Required work
Set every line of the data down again exactly, and keep the pictures out.

··· Supplied material ···

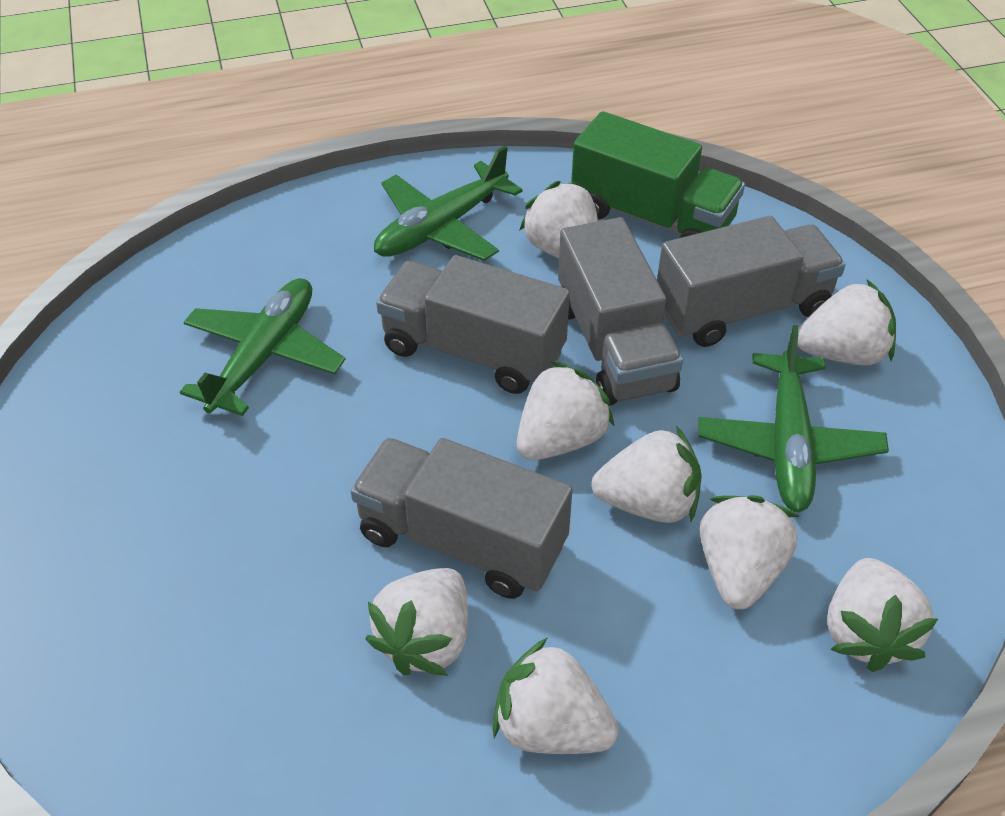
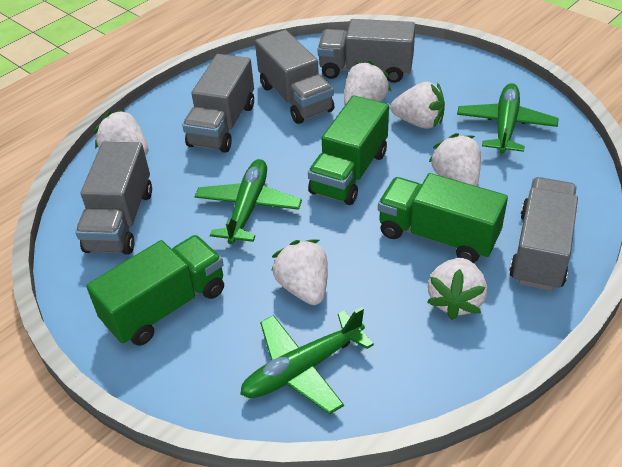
green truck: 1 -> 3
grey truck: 4 -> 5
white strawberry: 8 -> 6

···

Answer box
green truck: 1 -> 3
grey truck: 4 -> 5
white strawberry: 8 -> 6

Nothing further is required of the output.